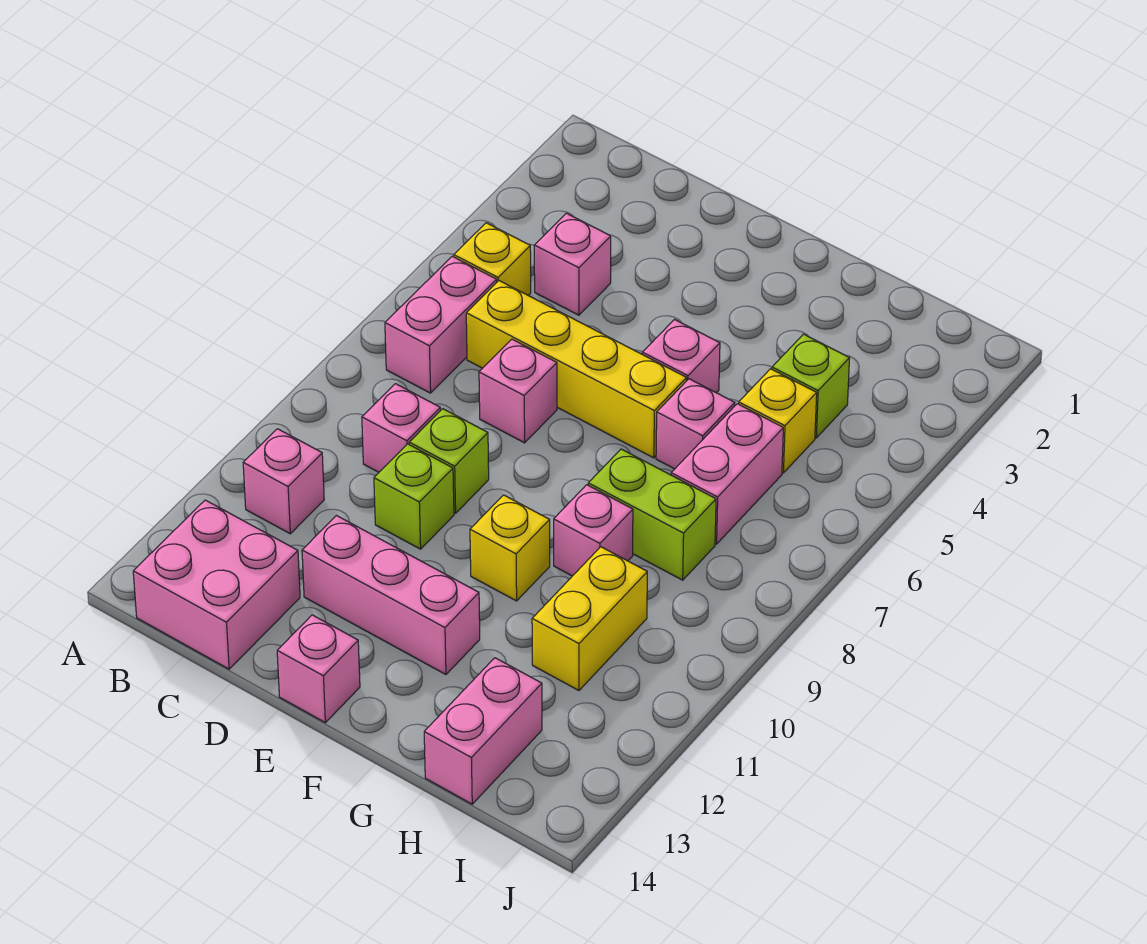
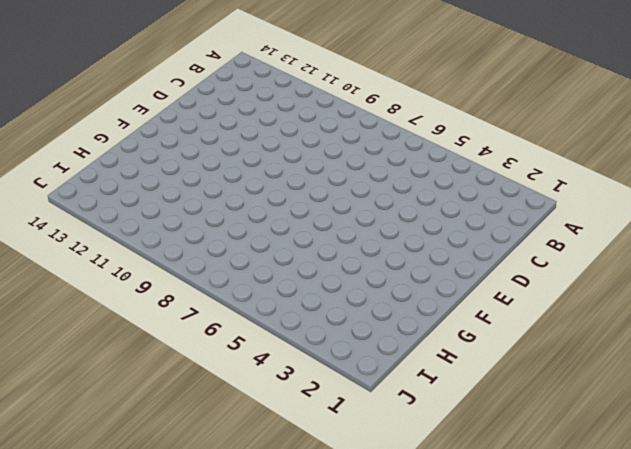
none -> yellow brick B5 level 1
none -> pink brick B6:B7 level 1
none -> pink brick B11 level 1

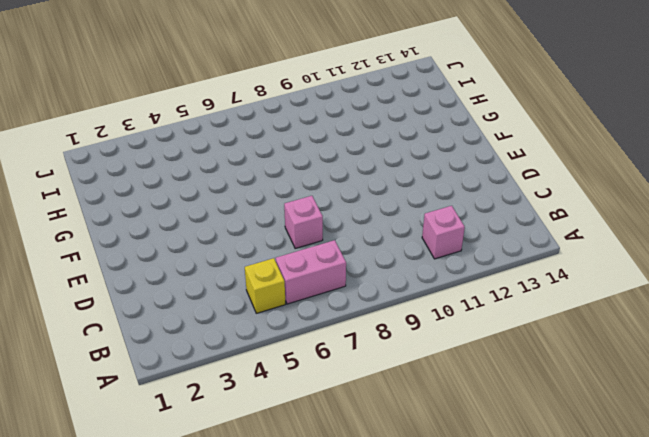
none -> pink brick B13:C14 level 1
none -> pink brick C4 level 1
none -> yellow brick C6:F6 level 1

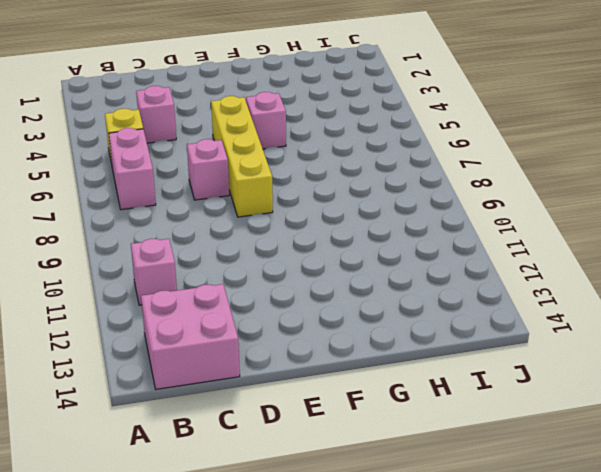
yellow brick E5:E8 level 1 -> yellow brick C6:F6 level 1
none -> pink brick C9 level 1
none -> lime brick D9 level 1
none -> lime brick D10 level 1

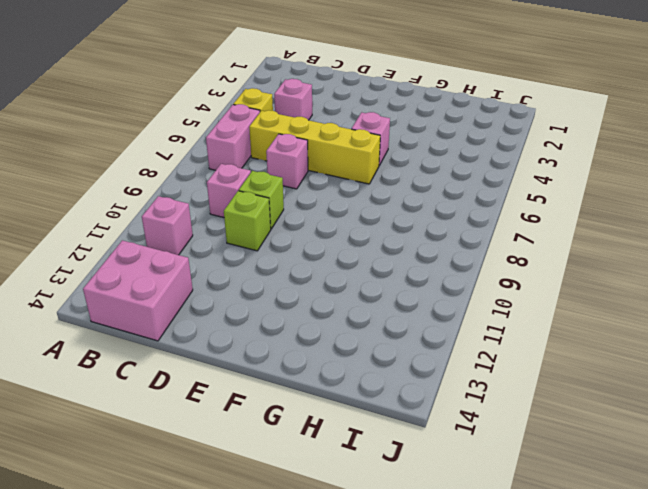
none -> pink brick D12:F12 level 1
none -> pink brick E14 level 1
none -> yellow brick F10 level 1

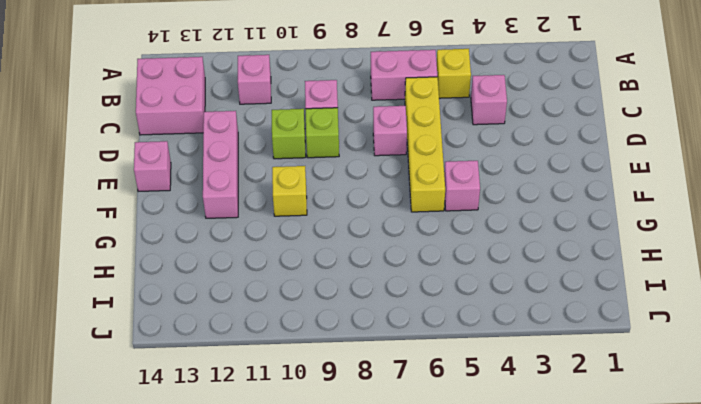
none -> pink brick G6 level 1
none -> lime brick G8:H8 level 1
none -> pink brick G9 level 1

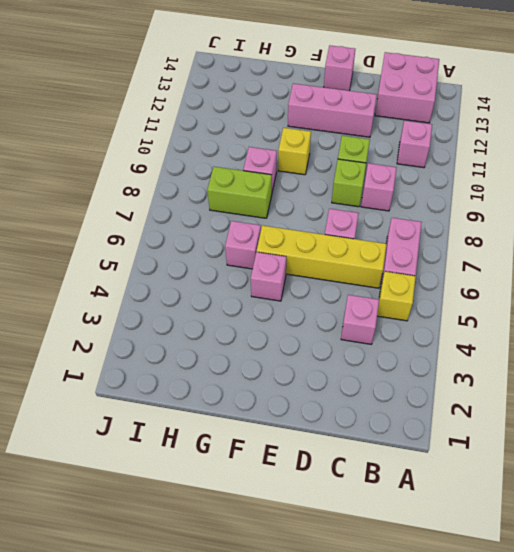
none -> lime brick H4 level 1
none -> yellow brick H5 level 1
none -> pink brick H6:H7 level 1

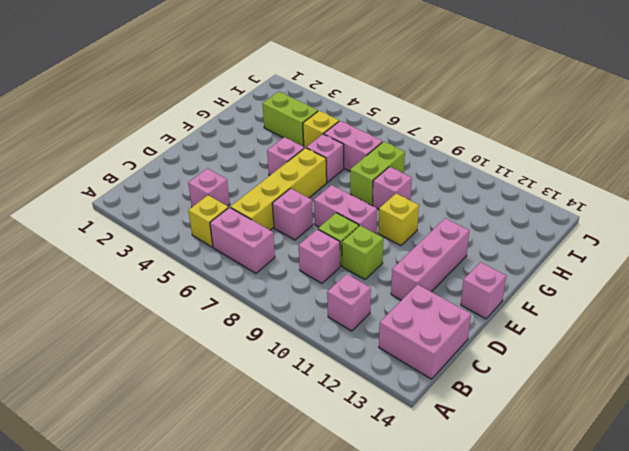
pink brick E8:E9 level 1 -> pink brick H13:H14 level 1
lime brick H3:H4 level 1 -> lime brick H4 level 1
none -> yellow brick H10:H11 level 1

* TASK TO CARRY OUT:
If a line in the records above contains "pink", copy that line.

* RESPONSE TO THIS TASK:
none -> pink brick B6:B7 level 1
none -> pink brick B11 level 1
none -> pink brick B13:C14 level 1
none -> pink brick C4 level 1
none -> pink brick C9 level 1
none -> pink brick D12:F12 level 1
none -> pink brick E14 level 1
none -> pink brick G6 level 1
none -> pink brick G9 level 1
none -> pink brick H6:H7 level 1
pink brick E8:E9 level 1 -> pink brick H13:H14 level 1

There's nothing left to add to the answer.